*** Block opens ***

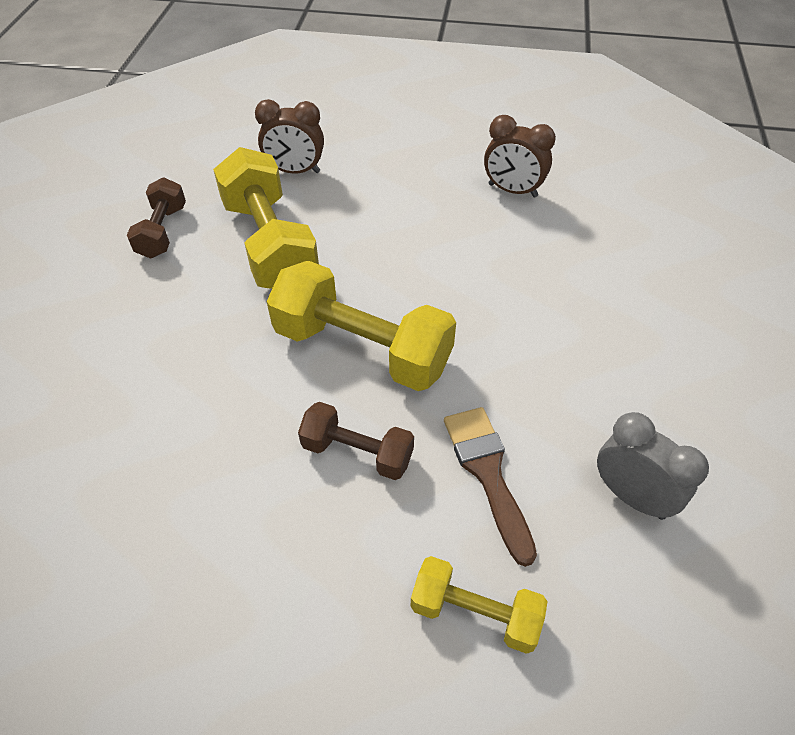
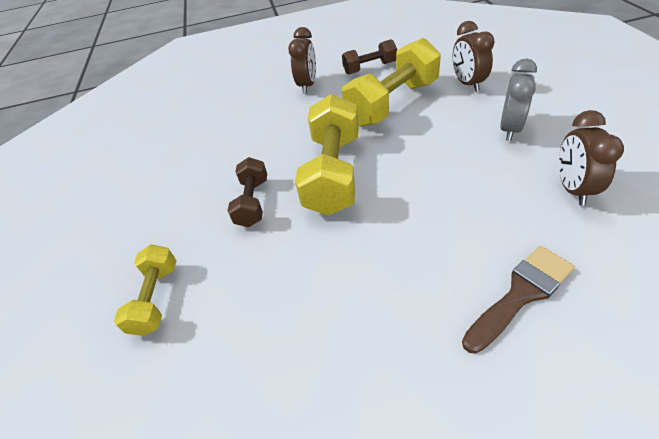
camera: 75 degrees right, 5 degrees down
brown brush [444,407,537,567] -> brown brush moved to [462,246,575,354]
grey clock [597,412,709,520] -> grey clock moved to [500,59,537,141]
none -> brown clock [288,27,316,94]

*** Block closes ***

__What you should do__: Each line of the material with the word "clock" in it should be listed.

__Solution to the problem__:
grey clock [597,412,709,520] -> grey clock moved to [500,59,537,141]
none -> brown clock [288,27,316,94]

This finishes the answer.